Segment Open

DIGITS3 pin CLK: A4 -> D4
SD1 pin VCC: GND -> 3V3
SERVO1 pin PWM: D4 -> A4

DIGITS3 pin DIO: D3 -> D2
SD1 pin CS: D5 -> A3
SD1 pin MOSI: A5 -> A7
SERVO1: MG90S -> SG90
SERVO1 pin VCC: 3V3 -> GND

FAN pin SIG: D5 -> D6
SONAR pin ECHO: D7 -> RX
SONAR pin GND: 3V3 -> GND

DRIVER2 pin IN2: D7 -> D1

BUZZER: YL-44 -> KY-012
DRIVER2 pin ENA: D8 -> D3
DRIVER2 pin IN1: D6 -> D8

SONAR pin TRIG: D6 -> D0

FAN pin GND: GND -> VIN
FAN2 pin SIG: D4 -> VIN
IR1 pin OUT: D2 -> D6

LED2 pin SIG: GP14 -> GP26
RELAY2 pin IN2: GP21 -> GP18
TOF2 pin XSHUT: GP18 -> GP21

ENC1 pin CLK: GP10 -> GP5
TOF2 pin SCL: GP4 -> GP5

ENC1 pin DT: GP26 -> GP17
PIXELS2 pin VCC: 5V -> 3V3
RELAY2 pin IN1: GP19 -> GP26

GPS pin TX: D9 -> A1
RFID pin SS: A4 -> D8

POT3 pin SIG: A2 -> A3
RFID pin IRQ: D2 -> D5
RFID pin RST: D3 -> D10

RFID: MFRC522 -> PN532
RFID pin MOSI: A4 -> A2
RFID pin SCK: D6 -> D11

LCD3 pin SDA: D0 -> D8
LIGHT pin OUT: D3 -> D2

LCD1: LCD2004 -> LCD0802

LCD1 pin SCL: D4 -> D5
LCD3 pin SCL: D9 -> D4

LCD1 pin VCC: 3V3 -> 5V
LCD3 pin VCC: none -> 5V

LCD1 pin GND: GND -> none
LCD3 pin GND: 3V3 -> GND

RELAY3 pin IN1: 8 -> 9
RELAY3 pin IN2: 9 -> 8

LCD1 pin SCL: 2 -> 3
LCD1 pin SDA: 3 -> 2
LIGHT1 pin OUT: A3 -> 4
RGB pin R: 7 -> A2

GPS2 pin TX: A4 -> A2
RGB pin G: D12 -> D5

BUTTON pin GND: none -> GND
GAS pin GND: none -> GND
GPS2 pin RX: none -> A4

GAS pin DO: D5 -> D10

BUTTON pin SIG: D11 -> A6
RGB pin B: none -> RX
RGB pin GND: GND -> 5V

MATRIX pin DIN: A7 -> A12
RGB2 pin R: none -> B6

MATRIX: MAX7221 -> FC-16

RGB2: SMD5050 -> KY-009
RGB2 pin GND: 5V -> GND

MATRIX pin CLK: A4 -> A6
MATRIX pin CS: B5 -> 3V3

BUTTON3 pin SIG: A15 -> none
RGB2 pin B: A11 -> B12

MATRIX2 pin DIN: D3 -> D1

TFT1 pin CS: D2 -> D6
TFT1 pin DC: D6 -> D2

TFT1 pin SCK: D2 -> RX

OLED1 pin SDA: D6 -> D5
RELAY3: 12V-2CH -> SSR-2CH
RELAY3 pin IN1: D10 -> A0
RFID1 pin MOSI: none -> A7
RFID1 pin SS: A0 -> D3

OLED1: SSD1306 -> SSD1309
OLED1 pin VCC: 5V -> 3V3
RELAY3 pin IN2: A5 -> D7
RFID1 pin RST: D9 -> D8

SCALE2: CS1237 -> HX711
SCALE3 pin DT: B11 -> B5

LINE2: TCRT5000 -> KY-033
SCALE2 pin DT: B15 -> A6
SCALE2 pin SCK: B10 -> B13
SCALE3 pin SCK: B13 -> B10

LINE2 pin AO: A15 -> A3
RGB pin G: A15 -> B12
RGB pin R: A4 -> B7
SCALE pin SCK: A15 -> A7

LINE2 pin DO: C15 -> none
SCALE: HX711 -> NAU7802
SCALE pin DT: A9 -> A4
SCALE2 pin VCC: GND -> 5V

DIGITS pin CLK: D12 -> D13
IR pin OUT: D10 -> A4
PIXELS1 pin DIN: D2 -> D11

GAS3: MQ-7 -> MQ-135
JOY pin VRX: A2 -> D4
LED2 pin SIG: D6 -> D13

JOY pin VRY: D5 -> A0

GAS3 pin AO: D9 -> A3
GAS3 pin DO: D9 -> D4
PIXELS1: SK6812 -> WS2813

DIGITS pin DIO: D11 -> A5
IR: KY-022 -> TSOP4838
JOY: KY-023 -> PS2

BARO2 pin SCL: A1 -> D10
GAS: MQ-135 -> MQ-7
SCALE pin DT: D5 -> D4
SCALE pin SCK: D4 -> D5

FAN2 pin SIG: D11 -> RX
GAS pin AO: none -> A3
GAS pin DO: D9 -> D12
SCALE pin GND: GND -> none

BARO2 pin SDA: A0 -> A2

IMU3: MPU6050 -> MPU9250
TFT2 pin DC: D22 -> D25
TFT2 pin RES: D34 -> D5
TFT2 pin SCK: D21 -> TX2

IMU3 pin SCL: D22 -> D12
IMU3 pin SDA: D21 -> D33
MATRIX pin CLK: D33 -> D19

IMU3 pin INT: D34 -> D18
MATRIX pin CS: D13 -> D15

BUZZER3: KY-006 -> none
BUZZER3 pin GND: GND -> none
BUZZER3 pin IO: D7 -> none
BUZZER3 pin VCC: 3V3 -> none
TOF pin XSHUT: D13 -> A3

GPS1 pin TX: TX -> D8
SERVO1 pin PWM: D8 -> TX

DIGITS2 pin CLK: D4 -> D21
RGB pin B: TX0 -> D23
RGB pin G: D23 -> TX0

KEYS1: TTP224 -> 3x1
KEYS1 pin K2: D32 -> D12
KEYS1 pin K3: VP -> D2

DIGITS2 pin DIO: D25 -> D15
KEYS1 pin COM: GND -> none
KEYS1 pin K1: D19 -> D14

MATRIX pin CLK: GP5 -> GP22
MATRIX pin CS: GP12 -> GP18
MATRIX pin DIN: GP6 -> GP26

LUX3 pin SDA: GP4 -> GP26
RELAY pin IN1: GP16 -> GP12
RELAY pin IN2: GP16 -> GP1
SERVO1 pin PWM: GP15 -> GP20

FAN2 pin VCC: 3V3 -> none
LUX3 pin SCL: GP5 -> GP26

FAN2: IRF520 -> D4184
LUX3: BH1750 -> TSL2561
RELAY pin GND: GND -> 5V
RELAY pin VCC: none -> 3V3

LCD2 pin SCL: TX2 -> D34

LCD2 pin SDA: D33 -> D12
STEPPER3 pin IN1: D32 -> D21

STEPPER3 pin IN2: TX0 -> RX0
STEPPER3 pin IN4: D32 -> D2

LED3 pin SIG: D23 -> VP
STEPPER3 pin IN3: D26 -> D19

Segment Closed

### What is required
The range runs from the line with "RFID pin MOSI: A4 -> A2" up to and including the line with "RELAY3 pin IN2: 9 -> 8" in the listing above; please write out exactly those lines and nothing more.

### Output of the task
RFID pin MOSI: A4 -> A2
RFID pin SCK: D6 -> D11

LCD3 pin SDA: D0 -> D8
LIGHT pin OUT: D3 -> D2

LCD1: LCD2004 -> LCD0802

LCD1 pin SCL: D4 -> D5
LCD3 pin SCL: D9 -> D4

LCD1 pin VCC: 3V3 -> 5V
LCD3 pin VCC: none -> 5V

LCD1 pin GND: GND -> none
LCD3 pin GND: 3V3 -> GND

RELAY3 pin IN1: 8 -> 9
RELAY3 pin IN2: 9 -> 8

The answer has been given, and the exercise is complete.